● The request
Reproduce each movement and rotation line in the items below character for character, leaving out the pictures.

● Source records
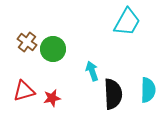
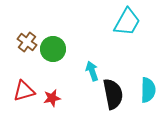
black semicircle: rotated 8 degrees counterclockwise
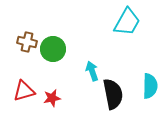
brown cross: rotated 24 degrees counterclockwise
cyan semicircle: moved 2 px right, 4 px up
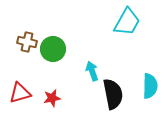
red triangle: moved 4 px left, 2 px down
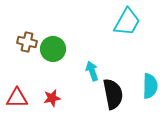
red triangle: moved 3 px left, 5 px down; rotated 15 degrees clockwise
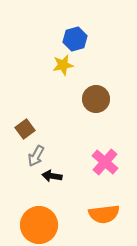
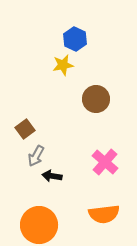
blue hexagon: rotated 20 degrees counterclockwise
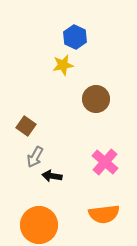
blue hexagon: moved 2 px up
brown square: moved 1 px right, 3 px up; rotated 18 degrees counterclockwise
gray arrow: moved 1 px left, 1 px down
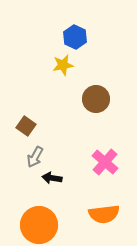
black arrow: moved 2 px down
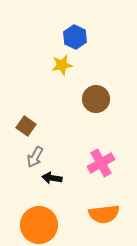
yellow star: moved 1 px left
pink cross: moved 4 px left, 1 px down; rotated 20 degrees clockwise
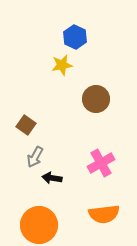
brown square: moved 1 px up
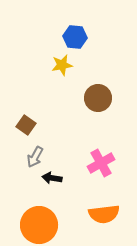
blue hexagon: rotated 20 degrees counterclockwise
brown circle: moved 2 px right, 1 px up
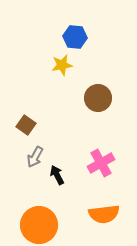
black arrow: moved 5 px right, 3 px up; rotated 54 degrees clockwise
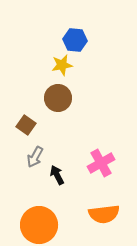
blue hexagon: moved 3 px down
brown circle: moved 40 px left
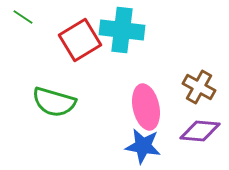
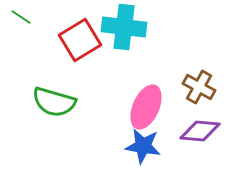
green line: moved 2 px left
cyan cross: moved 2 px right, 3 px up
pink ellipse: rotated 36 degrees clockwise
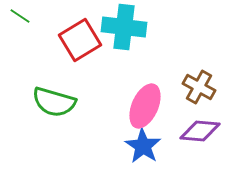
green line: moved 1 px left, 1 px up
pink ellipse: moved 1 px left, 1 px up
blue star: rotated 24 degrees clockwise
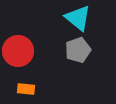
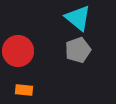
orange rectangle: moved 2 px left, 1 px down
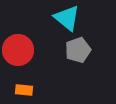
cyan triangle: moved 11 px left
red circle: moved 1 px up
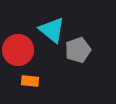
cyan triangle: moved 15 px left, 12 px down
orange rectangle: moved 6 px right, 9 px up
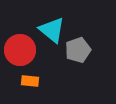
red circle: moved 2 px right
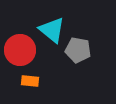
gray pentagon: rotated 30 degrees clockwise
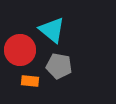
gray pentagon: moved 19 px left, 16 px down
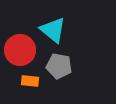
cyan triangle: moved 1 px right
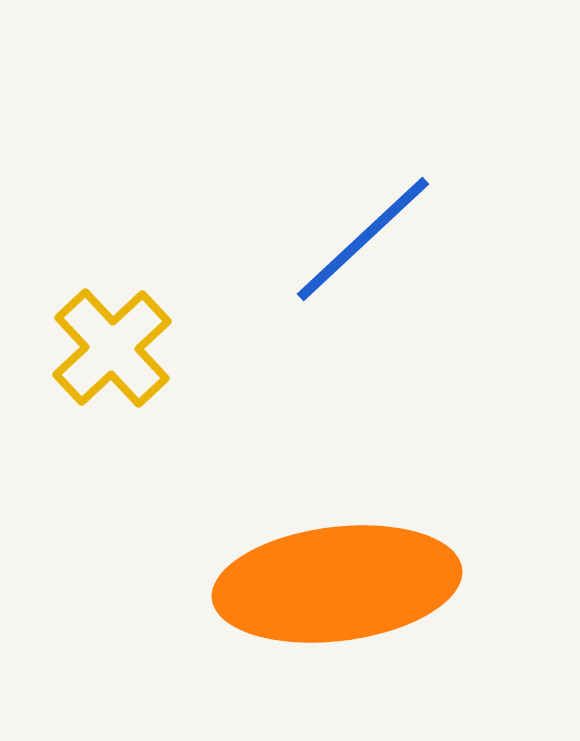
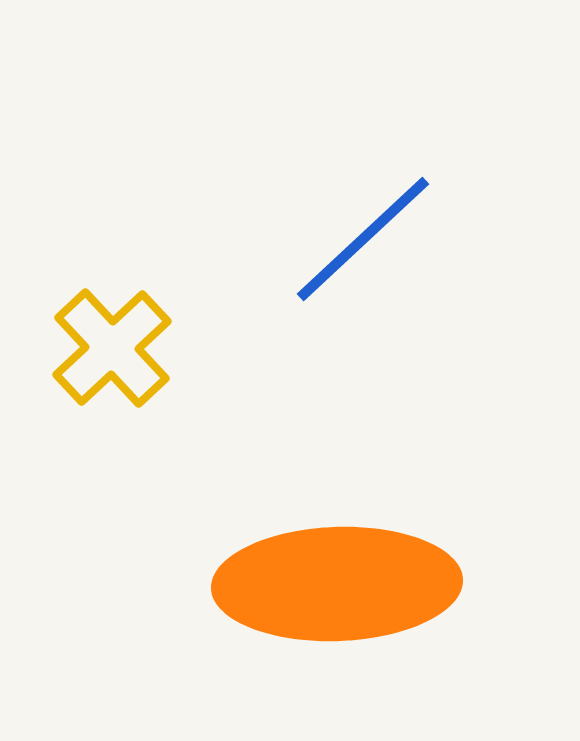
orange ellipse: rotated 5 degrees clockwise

● Result for this exercise
black semicircle: rotated 8 degrees counterclockwise
brown cross: rotated 24 degrees counterclockwise
cyan semicircle: moved 2 px right, 4 px up
red triangle: moved 4 px left, 2 px down
red triangle: moved 3 px left, 5 px down; rotated 15 degrees clockwise
blue hexagon: rotated 20 degrees counterclockwise
blue hexagon: moved 2 px up
brown square: moved 1 px right, 3 px up; rotated 18 degrees counterclockwise
gray arrow: moved 1 px left, 1 px down
black arrow: moved 2 px down
yellow star: moved 1 px left
pink cross: moved 4 px left, 1 px down; rotated 20 degrees clockwise
brown square: moved 1 px up
blue hexagon: rotated 20 degrees counterclockwise
brown circle: moved 2 px right, 1 px up
black arrow: moved 5 px right, 3 px up; rotated 54 degrees clockwise
blue hexagon: moved 3 px down
brown circle: moved 40 px left
green line: moved 2 px left
cyan cross: moved 2 px right, 3 px up
pink ellipse: rotated 36 degrees clockwise
green line: moved 1 px left, 1 px up
pink ellipse: moved 1 px left, 1 px up
blue star: rotated 24 degrees clockwise
orange rectangle: moved 2 px left, 1 px down
cyan triangle: moved 11 px left
red circle: moved 1 px up
cyan triangle: moved 15 px left, 12 px down
orange rectangle: moved 6 px right, 9 px up
red circle: moved 2 px right
gray pentagon: rotated 30 degrees clockwise
gray pentagon: moved 19 px left, 16 px down
cyan triangle: moved 1 px right
orange ellipse: rotated 5 degrees clockwise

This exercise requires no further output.